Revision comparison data
■ ■ ■ ■

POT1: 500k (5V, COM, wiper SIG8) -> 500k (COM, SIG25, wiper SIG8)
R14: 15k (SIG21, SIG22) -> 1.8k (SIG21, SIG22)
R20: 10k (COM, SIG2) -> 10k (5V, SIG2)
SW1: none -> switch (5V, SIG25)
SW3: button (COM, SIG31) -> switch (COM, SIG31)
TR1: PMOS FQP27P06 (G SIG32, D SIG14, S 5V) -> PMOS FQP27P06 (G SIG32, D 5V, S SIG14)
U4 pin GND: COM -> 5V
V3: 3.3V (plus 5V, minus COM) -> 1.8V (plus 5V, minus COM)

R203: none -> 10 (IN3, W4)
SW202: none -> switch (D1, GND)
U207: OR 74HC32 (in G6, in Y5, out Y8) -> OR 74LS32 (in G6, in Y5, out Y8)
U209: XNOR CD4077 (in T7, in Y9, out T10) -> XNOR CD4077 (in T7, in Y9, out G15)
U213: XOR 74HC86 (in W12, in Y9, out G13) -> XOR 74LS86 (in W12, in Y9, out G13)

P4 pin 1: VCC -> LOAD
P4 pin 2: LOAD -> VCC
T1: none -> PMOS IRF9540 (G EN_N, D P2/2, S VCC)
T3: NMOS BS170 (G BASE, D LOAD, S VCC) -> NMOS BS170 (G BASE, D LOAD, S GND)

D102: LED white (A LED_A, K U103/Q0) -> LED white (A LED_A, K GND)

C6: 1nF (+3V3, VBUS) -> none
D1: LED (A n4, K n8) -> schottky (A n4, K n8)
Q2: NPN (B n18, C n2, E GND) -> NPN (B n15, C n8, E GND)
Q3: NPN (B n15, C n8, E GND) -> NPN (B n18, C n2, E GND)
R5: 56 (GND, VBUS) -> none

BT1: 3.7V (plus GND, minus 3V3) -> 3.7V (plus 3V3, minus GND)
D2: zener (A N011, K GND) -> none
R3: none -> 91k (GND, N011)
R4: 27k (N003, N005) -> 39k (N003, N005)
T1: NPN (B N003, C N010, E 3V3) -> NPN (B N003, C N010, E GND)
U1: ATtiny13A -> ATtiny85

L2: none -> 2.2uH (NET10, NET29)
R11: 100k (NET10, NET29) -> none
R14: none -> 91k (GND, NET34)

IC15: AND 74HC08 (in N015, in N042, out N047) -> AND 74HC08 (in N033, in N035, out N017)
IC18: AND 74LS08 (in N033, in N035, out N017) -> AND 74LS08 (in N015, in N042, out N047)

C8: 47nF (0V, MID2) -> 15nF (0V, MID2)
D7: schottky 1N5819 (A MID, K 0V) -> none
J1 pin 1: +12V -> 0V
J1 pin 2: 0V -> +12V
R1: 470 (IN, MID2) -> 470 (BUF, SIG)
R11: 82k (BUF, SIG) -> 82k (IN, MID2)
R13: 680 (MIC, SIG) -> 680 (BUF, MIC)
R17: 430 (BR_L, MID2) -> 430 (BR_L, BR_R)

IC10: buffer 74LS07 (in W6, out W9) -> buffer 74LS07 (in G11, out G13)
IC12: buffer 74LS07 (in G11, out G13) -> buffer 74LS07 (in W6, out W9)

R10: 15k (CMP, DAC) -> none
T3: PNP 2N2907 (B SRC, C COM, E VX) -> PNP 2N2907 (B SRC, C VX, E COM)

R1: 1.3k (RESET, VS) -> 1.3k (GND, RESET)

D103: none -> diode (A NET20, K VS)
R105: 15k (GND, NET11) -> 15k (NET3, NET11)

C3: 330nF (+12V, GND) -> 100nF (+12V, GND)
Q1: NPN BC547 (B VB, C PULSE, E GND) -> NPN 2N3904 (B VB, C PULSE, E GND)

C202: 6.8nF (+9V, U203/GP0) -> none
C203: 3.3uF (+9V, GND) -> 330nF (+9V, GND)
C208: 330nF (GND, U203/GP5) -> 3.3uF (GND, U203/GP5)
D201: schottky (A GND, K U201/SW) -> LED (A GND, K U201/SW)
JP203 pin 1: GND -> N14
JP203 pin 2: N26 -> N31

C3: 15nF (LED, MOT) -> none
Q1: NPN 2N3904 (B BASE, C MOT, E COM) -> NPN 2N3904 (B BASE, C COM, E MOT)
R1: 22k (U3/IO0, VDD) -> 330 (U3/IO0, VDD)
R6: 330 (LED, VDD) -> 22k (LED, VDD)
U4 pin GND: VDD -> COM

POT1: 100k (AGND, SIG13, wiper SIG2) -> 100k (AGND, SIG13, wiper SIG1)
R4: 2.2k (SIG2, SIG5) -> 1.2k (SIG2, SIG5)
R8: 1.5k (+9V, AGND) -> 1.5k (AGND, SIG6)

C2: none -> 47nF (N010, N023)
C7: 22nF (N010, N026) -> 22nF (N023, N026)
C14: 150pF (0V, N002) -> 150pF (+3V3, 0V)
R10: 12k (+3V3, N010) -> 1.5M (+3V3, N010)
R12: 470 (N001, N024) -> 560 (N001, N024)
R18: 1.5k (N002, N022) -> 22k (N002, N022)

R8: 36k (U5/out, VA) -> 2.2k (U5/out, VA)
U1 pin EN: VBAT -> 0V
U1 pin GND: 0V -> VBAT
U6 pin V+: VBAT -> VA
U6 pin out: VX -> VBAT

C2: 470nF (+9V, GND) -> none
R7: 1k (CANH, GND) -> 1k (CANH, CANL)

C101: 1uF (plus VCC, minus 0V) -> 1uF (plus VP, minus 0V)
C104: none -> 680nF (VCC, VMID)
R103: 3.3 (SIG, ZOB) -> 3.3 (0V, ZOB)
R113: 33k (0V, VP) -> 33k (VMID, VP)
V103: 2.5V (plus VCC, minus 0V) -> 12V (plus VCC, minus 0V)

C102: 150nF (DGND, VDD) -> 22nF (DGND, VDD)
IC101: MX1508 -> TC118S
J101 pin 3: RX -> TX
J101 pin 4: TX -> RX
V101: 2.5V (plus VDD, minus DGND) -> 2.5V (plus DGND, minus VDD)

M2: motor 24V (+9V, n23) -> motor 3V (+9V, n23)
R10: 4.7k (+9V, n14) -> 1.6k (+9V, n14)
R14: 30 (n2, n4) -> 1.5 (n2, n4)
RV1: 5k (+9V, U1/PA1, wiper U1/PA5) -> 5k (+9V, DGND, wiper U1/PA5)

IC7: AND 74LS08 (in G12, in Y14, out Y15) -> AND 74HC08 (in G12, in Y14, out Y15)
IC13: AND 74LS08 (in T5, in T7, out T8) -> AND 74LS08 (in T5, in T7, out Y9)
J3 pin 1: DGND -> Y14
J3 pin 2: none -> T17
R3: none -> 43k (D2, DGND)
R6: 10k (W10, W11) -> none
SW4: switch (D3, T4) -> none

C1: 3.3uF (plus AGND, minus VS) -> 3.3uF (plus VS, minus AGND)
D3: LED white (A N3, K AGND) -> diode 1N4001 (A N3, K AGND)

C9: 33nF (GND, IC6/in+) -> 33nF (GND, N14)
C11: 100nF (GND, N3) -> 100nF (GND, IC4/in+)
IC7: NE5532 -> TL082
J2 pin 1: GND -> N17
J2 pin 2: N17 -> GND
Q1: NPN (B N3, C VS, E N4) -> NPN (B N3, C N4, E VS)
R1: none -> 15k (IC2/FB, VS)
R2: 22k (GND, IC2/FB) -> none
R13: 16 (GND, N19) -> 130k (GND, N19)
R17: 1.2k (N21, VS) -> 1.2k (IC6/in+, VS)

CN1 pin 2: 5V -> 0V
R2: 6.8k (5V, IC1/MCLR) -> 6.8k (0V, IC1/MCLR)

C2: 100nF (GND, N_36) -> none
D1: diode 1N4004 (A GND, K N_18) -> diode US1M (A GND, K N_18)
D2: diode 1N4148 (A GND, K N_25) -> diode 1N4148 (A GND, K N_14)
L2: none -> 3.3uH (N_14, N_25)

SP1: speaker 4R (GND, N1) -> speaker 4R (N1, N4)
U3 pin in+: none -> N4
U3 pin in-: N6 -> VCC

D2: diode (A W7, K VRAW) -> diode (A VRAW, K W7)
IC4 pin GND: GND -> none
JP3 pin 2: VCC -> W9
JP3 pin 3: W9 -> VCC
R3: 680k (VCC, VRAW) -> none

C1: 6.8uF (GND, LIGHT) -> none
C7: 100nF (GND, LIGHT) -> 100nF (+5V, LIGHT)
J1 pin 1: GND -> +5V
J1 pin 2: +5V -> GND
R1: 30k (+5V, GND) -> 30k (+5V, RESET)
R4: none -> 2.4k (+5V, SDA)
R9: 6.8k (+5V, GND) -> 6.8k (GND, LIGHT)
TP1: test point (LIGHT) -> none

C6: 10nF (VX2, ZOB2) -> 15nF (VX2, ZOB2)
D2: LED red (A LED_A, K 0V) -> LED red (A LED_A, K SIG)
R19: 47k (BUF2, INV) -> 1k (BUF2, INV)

■ ■ ■ ■

Once you reach the line with "Q1: NPN BC547" in the data above, copy it and every line after it exactly, up to and including the line with "R12: 470 (N001, N024) -> 560 (N001, N024)".

### RESPONSE BELOW
Q1: NPN BC547 (B VB, C PULSE, E GND) -> NPN 2N3904 (B VB, C PULSE, E GND)

C202: 6.8nF (+9V, U203/GP0) -> none
C203: 3.3uF (+9V, GND) -> 330nF (+9V, GND)
C208: 330nF (GND, U203/GP5) -> 3.3uF (GND, U203/GP5)
D201: schottky (A GND, K U201/SW) -> LED (A GND, K U201/SW)
JP203 pin 1: GND -> N14
JP203 pin 2: N26 -> N31

C3: 15nF (LED, MOT) -> none
Q1: NPN 2N3904 (B BASE, C MOT, E COM) -> NPN 2N3904 (B BASE, C COM, E MOT)
R1: 22k (U3/IO0, VDD) -> 330 (U3/IO0, VDD)
R6: 330 (LED, VDD) -> 22k (LED, VDD)
U4 pin GND: VDD -> COM

POT1: 100k (AGND, SIG13, wiper SIG2) -> 100k (AGND, SIG13, wiper SIG1)
R4: 2.2k (SIG2, SIG5) -> 1.2k (SIG2, SIG5)
R8: 1.5k (+9V, AGND) -> 1.5k (AGND, SIG6)

C2: none -> 47nF (N010, N023)
C7: 22nF (N010, N026) -> 22nF (N023, N026)
C14: 150pF (0V, N002) -> 150pF (+3V3, 0V)
R10: 12k (+3V3, N010) -> 1.5M (+3V3, N010)
R12: 470 (N001, N024) -> 560 (N001, N024)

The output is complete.